### Data extract:
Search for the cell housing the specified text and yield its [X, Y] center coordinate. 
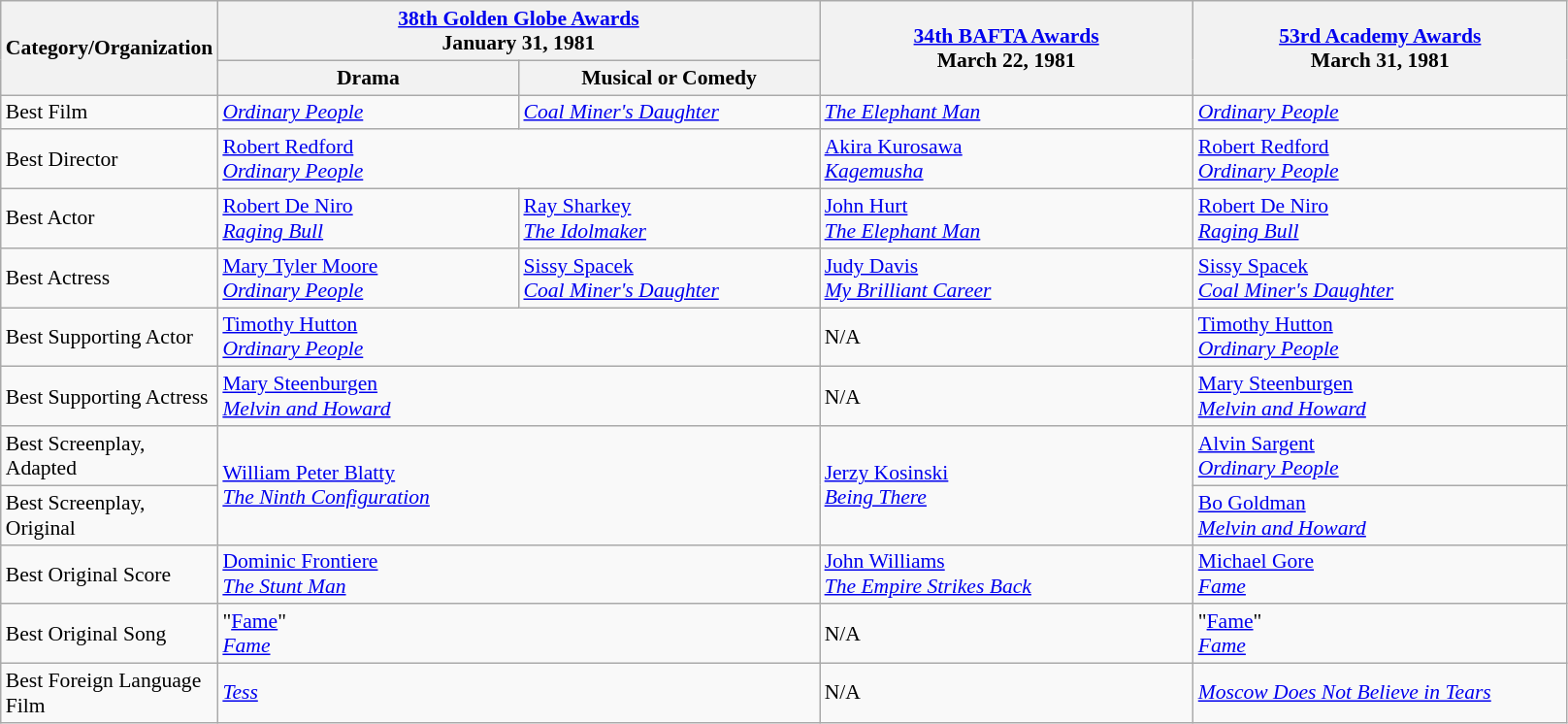
Coal Miner's Daughter [669, 113]
38th Golden Globe AwardsJanuary 31, 1981 [518, 31]
Best Screenplay, Original [110, 514]
53rd Academy AwardsMarch 31, 1981 [1380, 49]
Musical or Comedy [669, 78]
Dominic FrontiereThe Stunt Man [518, 574]
Best Foreign Language Film [110, 693]
Judy DavisMy Brilliant Career [1007, 278]
Best Supporting Actress [110, 396]
Best Film [110, 113]
John WilliamsThe Empire Strikes Back [1007, 574]
Ray SharkeyThe Idolmaker [669, 219]
William Peter BlattyThe Ninth Configuration [518, 485]
Jerzy KosinskiBeing There [1007, 485]
John HurtThe Elephant Man [1007, 219]
Mary Tyler MooreOrdinary People [368, 278]
Tess [518, 693]
Moscow Does Not Believe in Tears [1380, 693]
The Elephant Man [1007, 113]
Best Supporting Actor [110, 338]
Best Director [110, 159]
Drama [368, 78]
Best Original Score [110, 574]
34th BAFTA AwardsMarch 22, 1981 [1007, 49]
Bo GoldmanMelvin and Howard [1380, 514]
Best Actor [110, 219]
Best Original Song [110, 635]
Best Screenplay, Adapted [110, 456]
Alvin SargentOrdinary People [1380, 456]
Akira KurosawaKagemusha [1007, 159]
Best Actress [110, 278]
Michael GoreFame [1380, 574]
Category/Organization [110, 49]
Capture the cell that displays the provided text and extract its (x, y) central coordinate. 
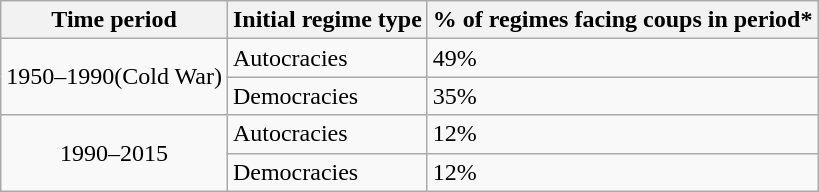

### Exercise instructions:
Reproduce all the records with every "Best" swapped for "Outstanding" and nothing else changed, leaving out the pictures.

### Problem solution:
Search for the cell housing the specified text and yield its [X, Y] center coordinate. 
Coal Miner's Daughter [669, 113]
38th Golden Globe AwardsJanuary 31, 1981 [518, 31]
Outstanding Screenplay, Original [110, 514]
53rd Academy AwardsMarch 31, 1981 [1380, 49]
Musical or Comedy [669, 78]
Dominic FrontiereThe Stunt Man [518, 574]
Outstanding Foreign Language Film [110, 693]
Judy DavisMy Brilliant Career [1007, 278]
Outstanding Supporting Actress [110, 396]
Outstanding Film [110, 113]
John WilliamsThe Empire Strikes Back [1007, 574]
Ray SharkeyThe Idolmaker [669, 219]
William Peter BlattyThe Ninth Configuration [518, 485]
Jerzy KosinskiBeing There [1007, 485]
John HurtThe Elephant Man [1007, 219]
Mary Tyler MooreOrdinary People [368, 278]
Tess [518, 693]
Moscow Does Not Believe in Tears [1380, 693]
The Elephant Man [1007, 113]
Outstanding Supporting Actor [110, 338]
Outstanding Director [110, 159]
Drama [368, 78]
Outstanding Original Score [110, 574]
34th BAFTA AwardsMarch 22, 1981 [1007, 49]
Bo GoldmanMelvin and Howard [1380, 514]
Outstanding Actor [110, 219]
Outstanding Original Song [110, 635]
Outstanding Screenplay, Adapted [110, 456]
Alvin SargentOrdinary People [1380, 456]
Akira KurosawaKagemusha [1007, 159]
Outstanding Actress [110, 278]
Michael GoreFame [1380, 574]
Category/Organization [110, 49]
Capture the cell that displays the provided text and extract its (x, y) central coordinate. 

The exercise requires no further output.